Images are to be dropped, and the rest of the data reproduced exactly.

Data for review Block Start

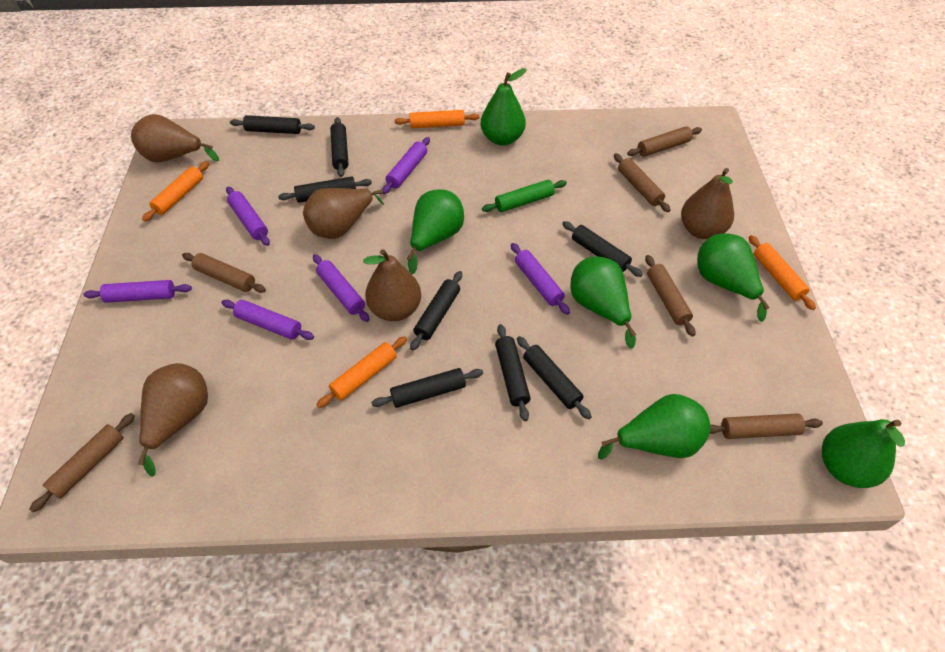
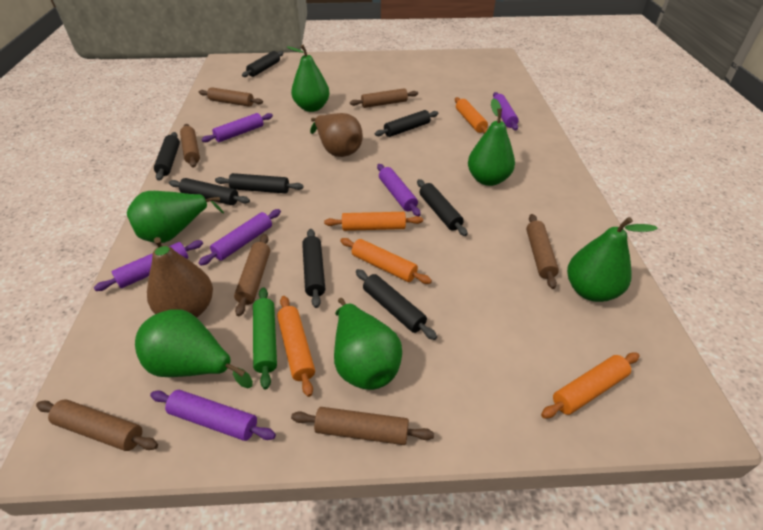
brown pear: 5 -> 2
brown rolling pin: 6 -> 7
orange rolling pin: 4 -> 5

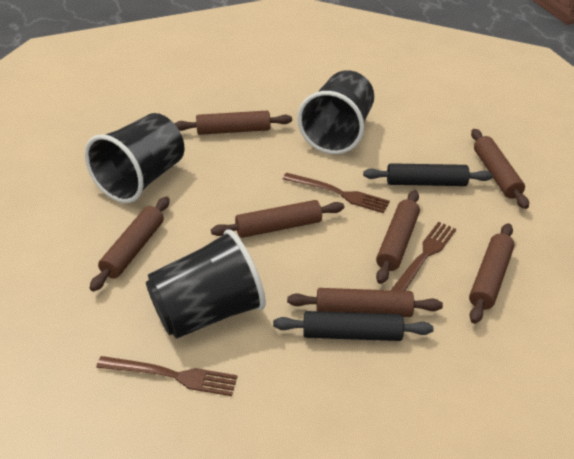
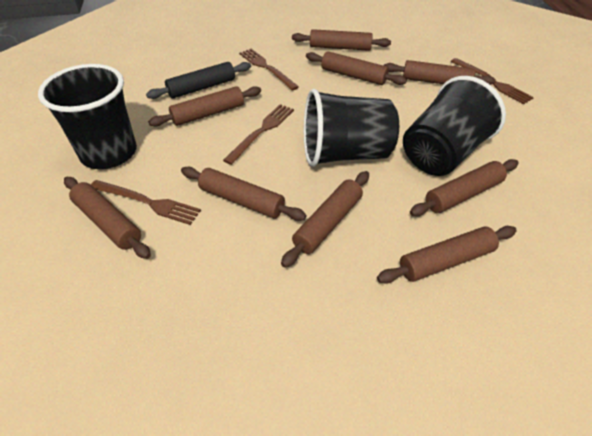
black rolling pin: 2 -> 1
brown fork: 3 -> 4
brown rolling pin: 7 -> 9

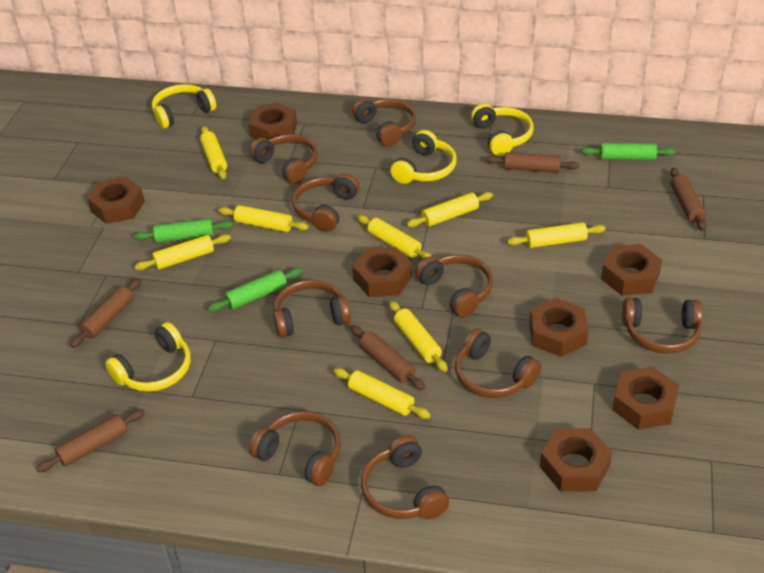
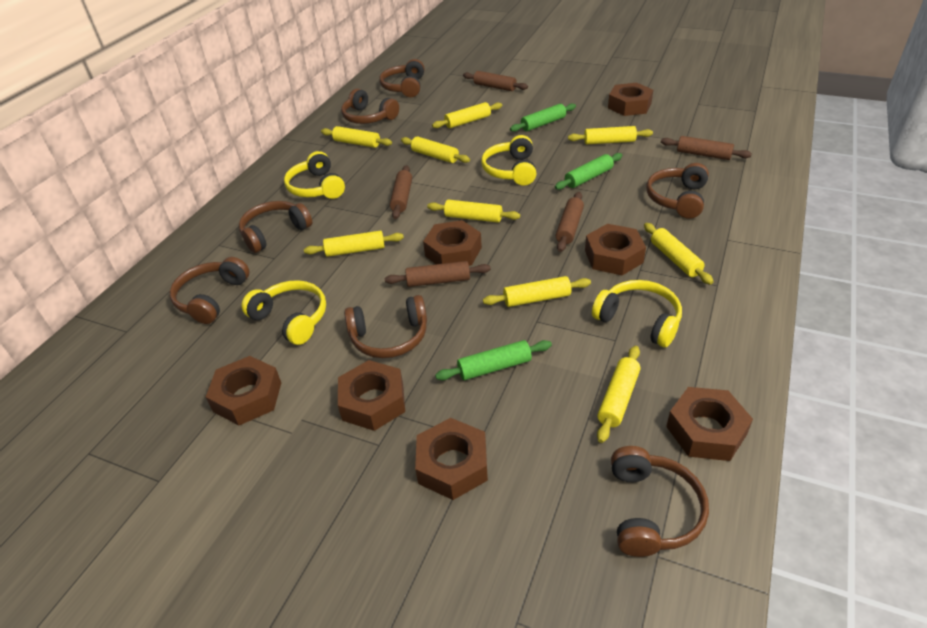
brown headphones: 9 -> 7
yellow rolling pin: 8 -> 9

Data for review Block End

→ Exercise result
brown pear: 5 -> 2
brown rolling pin: 6 -> 7
orange rolling pin: 4 -> 5

black rolling pin: 2 -> 1
brown fork: 3 -> 4
brown rolling pin: 7 -> 9

brown headphones: 9 -> 7
yellow rolling pin: 8 -> 9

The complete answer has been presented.